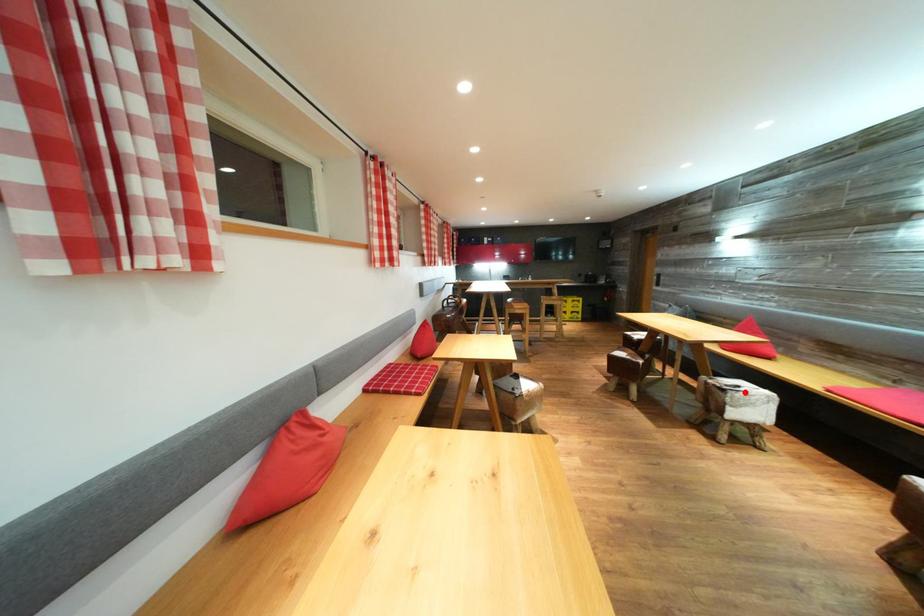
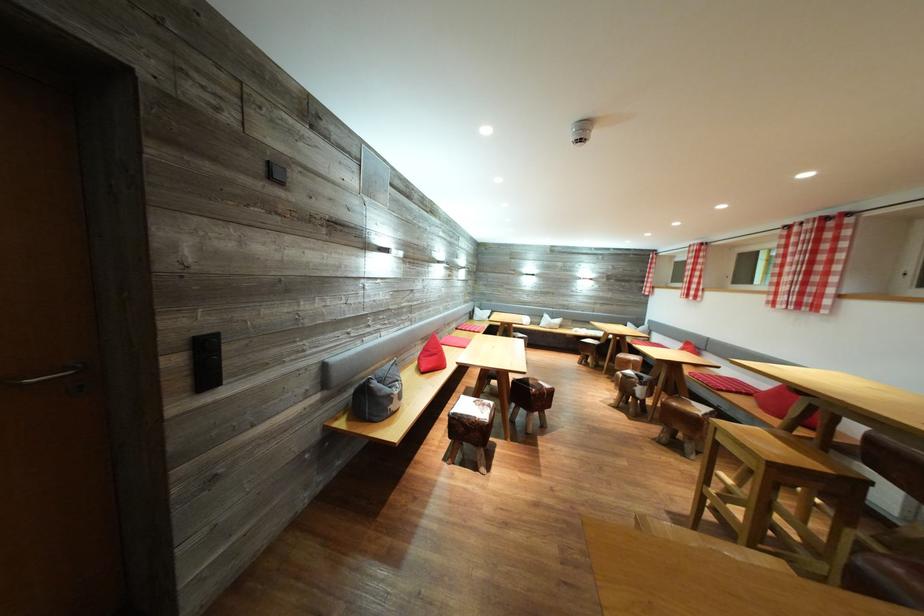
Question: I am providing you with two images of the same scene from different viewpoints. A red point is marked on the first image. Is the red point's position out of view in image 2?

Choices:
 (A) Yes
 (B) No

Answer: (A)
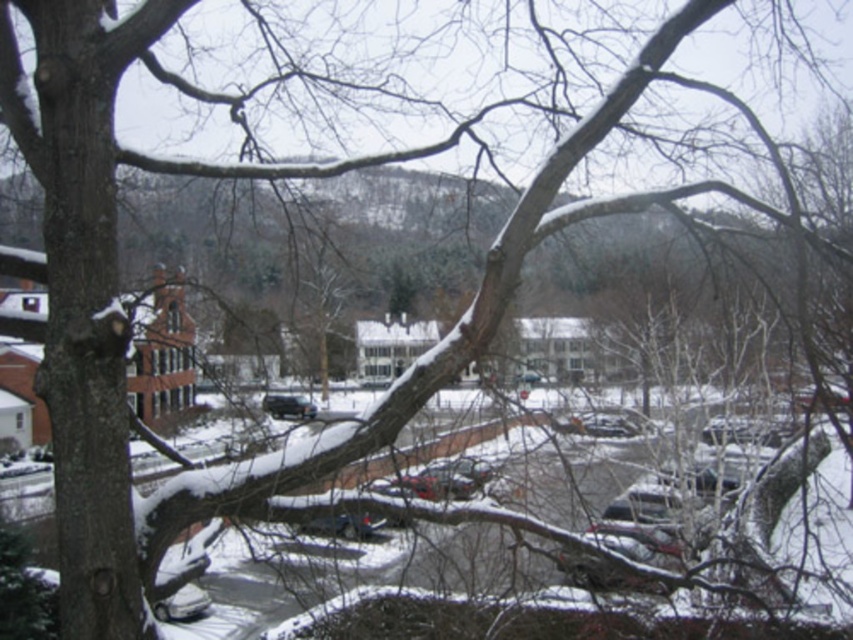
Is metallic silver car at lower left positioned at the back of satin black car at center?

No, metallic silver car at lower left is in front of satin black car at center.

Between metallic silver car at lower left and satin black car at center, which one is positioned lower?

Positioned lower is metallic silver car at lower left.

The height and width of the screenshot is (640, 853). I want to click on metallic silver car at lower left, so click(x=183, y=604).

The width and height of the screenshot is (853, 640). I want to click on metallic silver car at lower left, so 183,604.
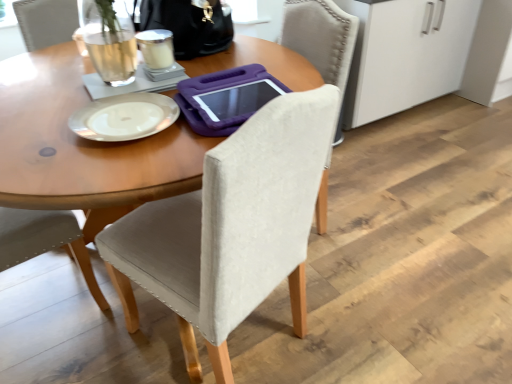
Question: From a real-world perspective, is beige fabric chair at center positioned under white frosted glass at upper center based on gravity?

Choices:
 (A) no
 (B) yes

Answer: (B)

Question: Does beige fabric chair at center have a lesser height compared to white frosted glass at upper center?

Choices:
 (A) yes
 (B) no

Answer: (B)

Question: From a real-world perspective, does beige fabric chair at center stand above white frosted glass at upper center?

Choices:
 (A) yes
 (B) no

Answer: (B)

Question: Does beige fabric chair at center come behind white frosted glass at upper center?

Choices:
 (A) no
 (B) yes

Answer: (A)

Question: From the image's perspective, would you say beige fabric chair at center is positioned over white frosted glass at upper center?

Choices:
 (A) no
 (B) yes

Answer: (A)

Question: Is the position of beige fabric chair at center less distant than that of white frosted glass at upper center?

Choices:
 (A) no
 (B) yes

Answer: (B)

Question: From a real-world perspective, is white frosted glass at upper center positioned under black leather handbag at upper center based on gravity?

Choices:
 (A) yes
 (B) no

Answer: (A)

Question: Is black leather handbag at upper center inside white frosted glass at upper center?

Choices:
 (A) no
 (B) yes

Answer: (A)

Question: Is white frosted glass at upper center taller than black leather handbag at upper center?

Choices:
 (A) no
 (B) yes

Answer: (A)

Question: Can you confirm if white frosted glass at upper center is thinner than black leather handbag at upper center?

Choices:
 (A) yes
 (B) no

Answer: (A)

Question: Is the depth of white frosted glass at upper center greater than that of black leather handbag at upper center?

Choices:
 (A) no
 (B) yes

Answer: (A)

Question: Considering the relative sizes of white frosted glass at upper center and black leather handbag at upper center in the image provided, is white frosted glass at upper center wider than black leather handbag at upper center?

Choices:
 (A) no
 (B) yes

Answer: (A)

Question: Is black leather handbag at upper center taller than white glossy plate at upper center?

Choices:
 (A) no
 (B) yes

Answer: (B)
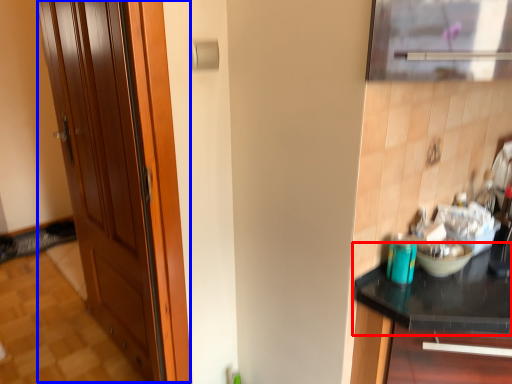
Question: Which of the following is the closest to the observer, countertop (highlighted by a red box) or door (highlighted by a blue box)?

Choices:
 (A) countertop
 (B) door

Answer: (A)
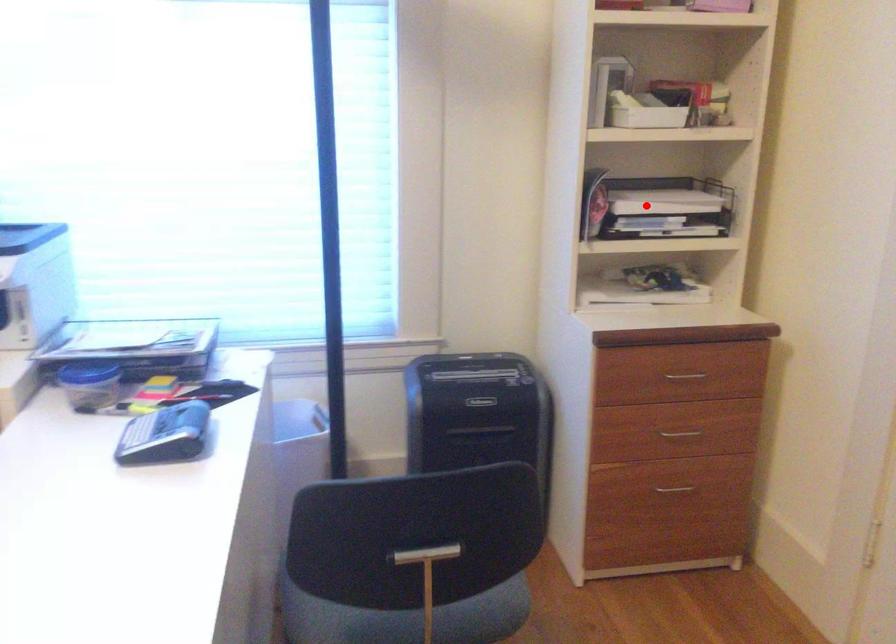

# WHAT TO PRODUCE
Switch each "beige fabric chair" in the entries above to "beige armchair" and write all the entries out again with nothing else changed. Leave the pictures out.

# EXERCISE SOLUTION
Question: I am providing you with two images of the same scene from different viewpoints. A red point is marked on the first image. Is the red point's position out of view in image 2?

Choices:
 (A) Yes
 (B) No

Answer: (A)
Is metallic silver car at lower left positioned at the back of satin black car at center?

No, metallic silver car at lower left is in front of satin black car at center.

Between metallic silver car at lower left and satin black car at center, which one is positioned lower?

Positioned lower is metallic silver car at lower left.

The height and width of the screenshot is (640, 853). I want to click on metallic silver car at lower left, so click(x=183, y=604).

The width and height of the screenshot is (853, 640). I want to click on metallic silver car at lower left, so 183,604.
Question: From a real-world perspective, is beige armchair at center positioned under white frosted glass at upper center based on gravity?

Choices:
 (A) no
 (B) yes

Answer: (B)

Question: Does beige armchair at center have a lesser height compared to white frosted glass at upper center?

Choices:
 (A) yes
 (B) no

Answer: (B)

Question: From a real-world perspective, does beige armchair at center stand above white frosted glass at upper center?

Choices:
 (A) yes
 (B) no

Answer: (B)

Question: Does beige armchair at center come behind white frosted glass at upper center?

Choices:
 (A) no
 (B) yes

Answer: (A)

Question: From the image's perspective, would you say beige armchair at center is positioned over white frosted glass at upper center?

Choices:
 (A) no
 (B) yes

Answer: (A)

Question: Is the position of beige armchair at center less distant than that of white frosted glass at upper center?

Choices:
 (A) no
 (B) yes

Answer: (B)

Question: From a real-world perspective, is white frosted glass at upper center positioned under black leather handbag at upper center based on gravity?

Choices:
 (A) yes
 (B) no

Answer: (A)

Question: Is black leather handbag at upper center inside white frosted glass at upper center?

Choices:
 (A) no
 (B) yes

Answer: (A)

Question: Is white frosted glass at upper center taller than black leather handbag at upper center?

Choices:
 (A) no
 (B) yes

Answer: (A)

Question: Can you confirm if white frosted glass at upper center is thinner than black leather handbag at upper center?

Choices:
 (A) yes
 (B) no

Answer: (A)

Question: Is the depth of white frosted glass at upper center greater than that of black leather handbag at upper center?

Choices:
 (A) no
 (B) yes

Answer: (A)

Question: Considering the relative sizes of white frosted glass at upper center and black leather handbag at upper center in the image provided, is white frosted glass at upper center wider than black leather handbag at upper center?

Choices:
 (A) no
 (B) yes

Answer: (A)

Question: Is black leather handbag at upper center taller than white glossy plate at upper center?

Choices:
 (A) no
 (B) yes

Answer: (B)
Question: Which of the following is the closest to the observer, countertop (highlighted by a red box) or door (highlighted by a blue box)?

Choices:
 (A) countertop
 (B) door

Answer: (A)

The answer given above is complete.